## [Spatial object tracking data]
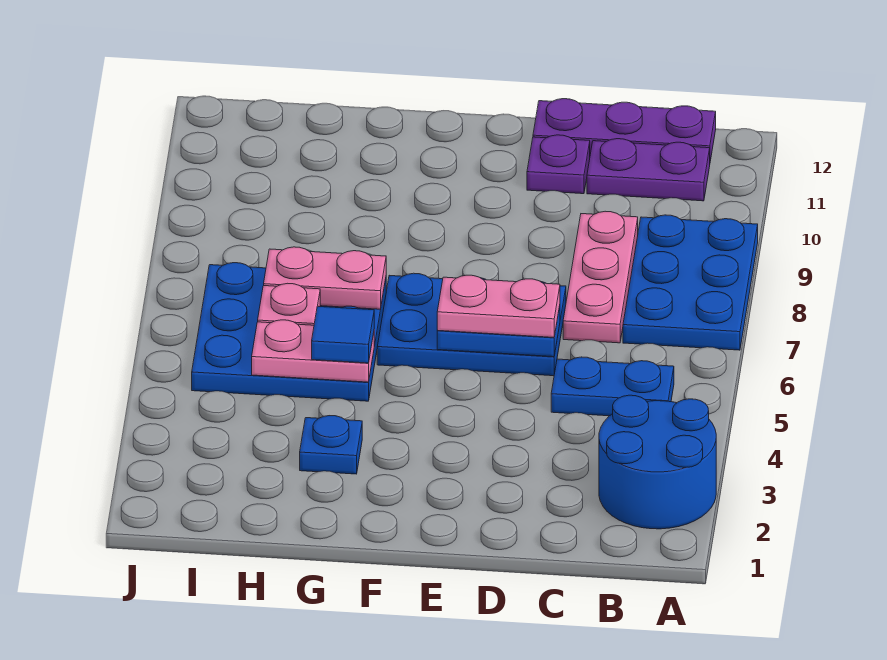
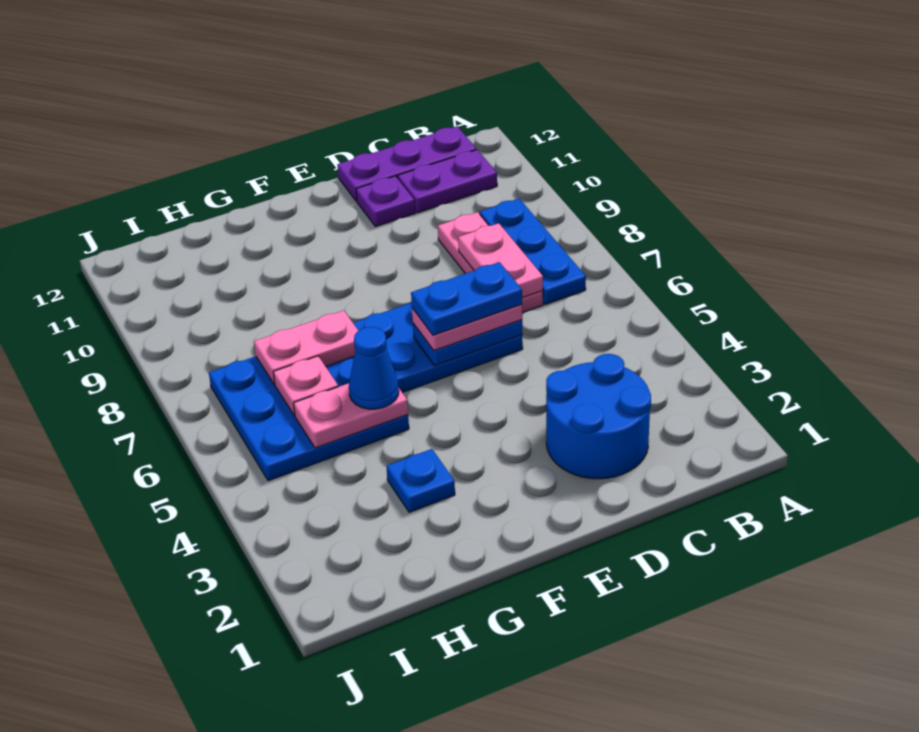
blue round brick A2:B3 level 1 -> blue round brick C2:D3 level 1
blue plate A7:B9 level 1 -> blue plate B7:B9 level 1
blue plate B5:C5 level 1 -> blue plate D6:E6 level 4
none -> pink plate C7:C8 level 2
blue tile G5 level 3 -> blue cone G5 level 3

## [WHAT TO WORK ON]
The lines to return are those with the string "plate" in them; copy each from the entries above.

## [REPLY]
blue plate A7:B9 level 1 -> blue plate B7:B9 level 1
blue plate B5:C5 level 1 -> blue plate D6:E6 level 4
none -> pink plate C7:C8 level 2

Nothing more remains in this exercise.